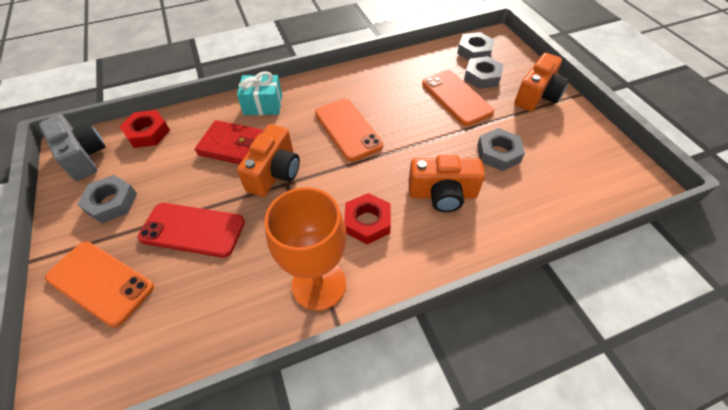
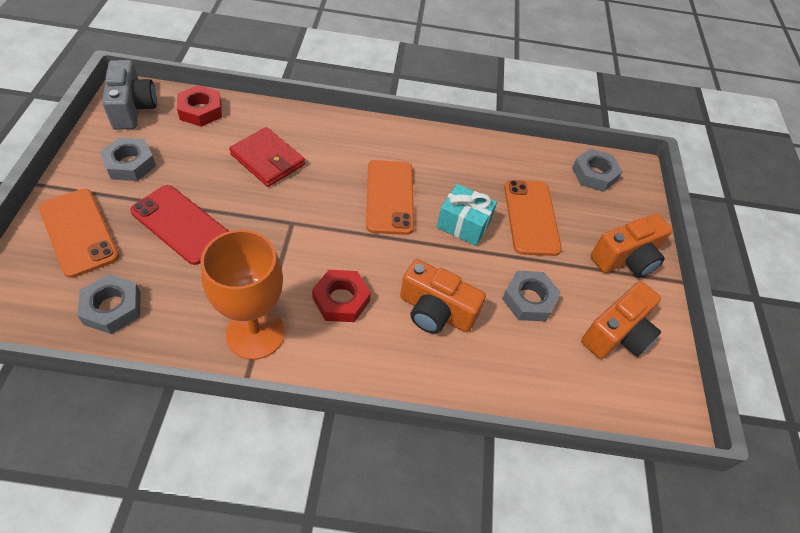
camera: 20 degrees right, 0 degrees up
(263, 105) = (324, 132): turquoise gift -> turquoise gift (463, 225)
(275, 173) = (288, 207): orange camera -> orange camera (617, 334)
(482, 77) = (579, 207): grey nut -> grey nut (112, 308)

────

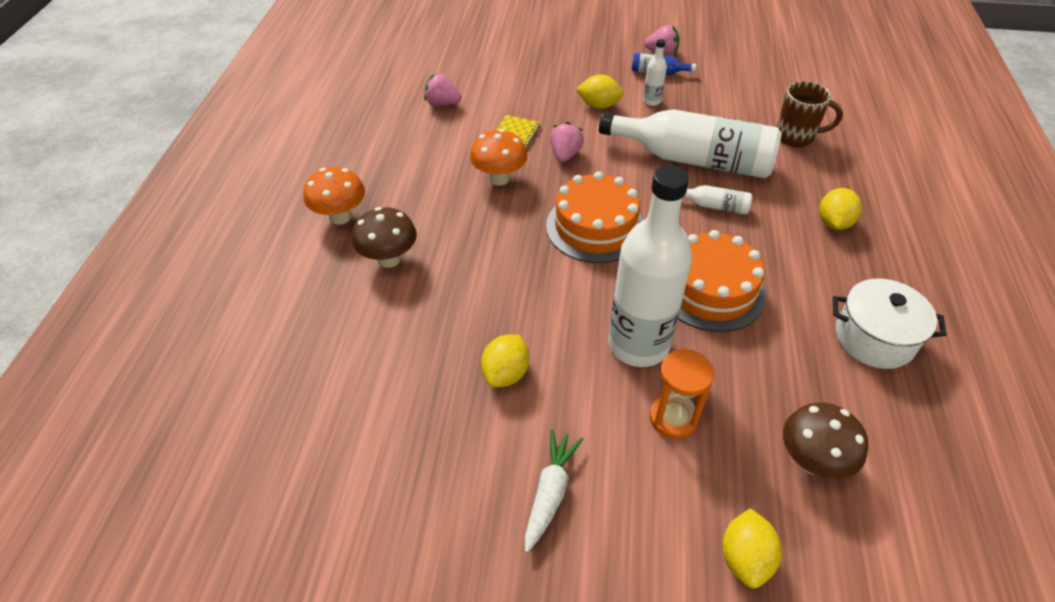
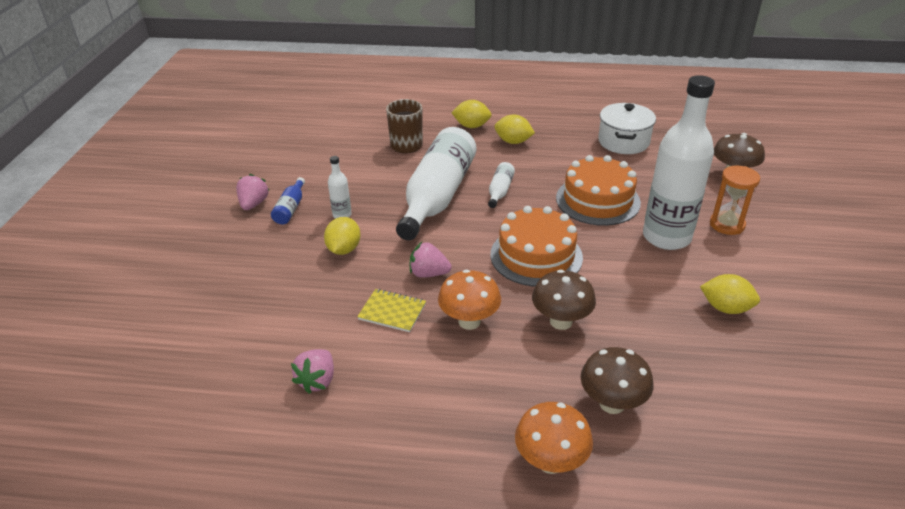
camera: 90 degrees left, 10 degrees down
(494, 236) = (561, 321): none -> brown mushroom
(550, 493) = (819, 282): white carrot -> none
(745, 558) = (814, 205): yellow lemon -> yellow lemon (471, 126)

────

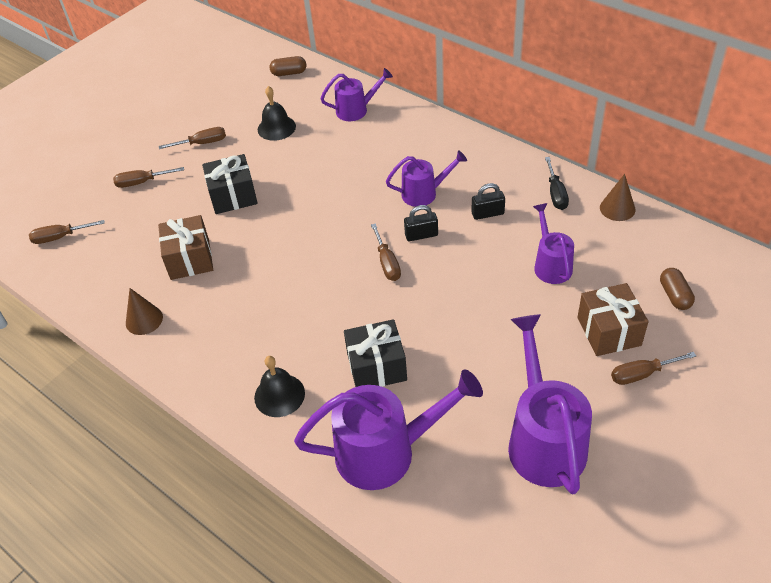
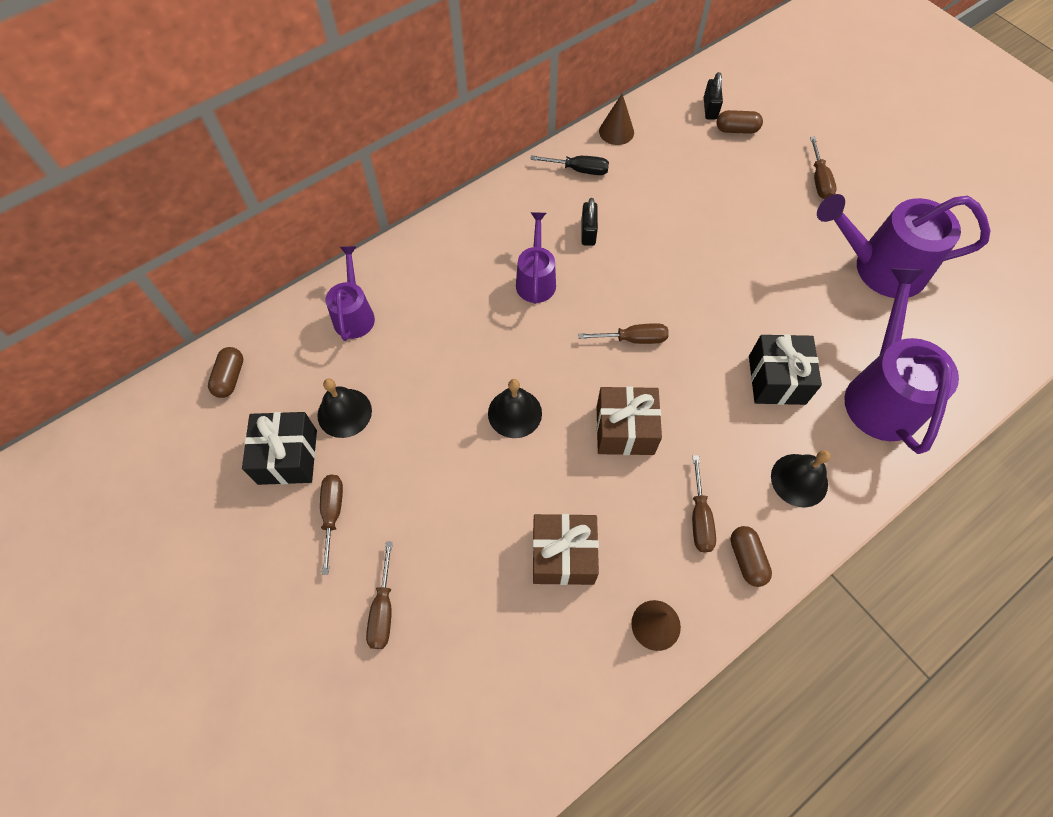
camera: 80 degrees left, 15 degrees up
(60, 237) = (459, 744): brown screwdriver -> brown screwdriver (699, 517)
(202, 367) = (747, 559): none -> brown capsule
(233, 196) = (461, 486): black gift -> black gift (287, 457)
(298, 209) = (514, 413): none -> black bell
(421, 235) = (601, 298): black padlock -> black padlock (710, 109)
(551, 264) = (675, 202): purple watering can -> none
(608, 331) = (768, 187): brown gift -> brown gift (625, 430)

────

- Exercise:
Among the lines of the listing above, which ones contain the word "gift"? Show them.

- Result of the exercise:
(263, 105) = (324, 132): turquoise gift -> turquoise gift (463, 225)
(233, 196) = (461, 486): black gift -> black gift (287, 457)
(608, 331) = (768, 187): brown gift -> brown gift (625, 430)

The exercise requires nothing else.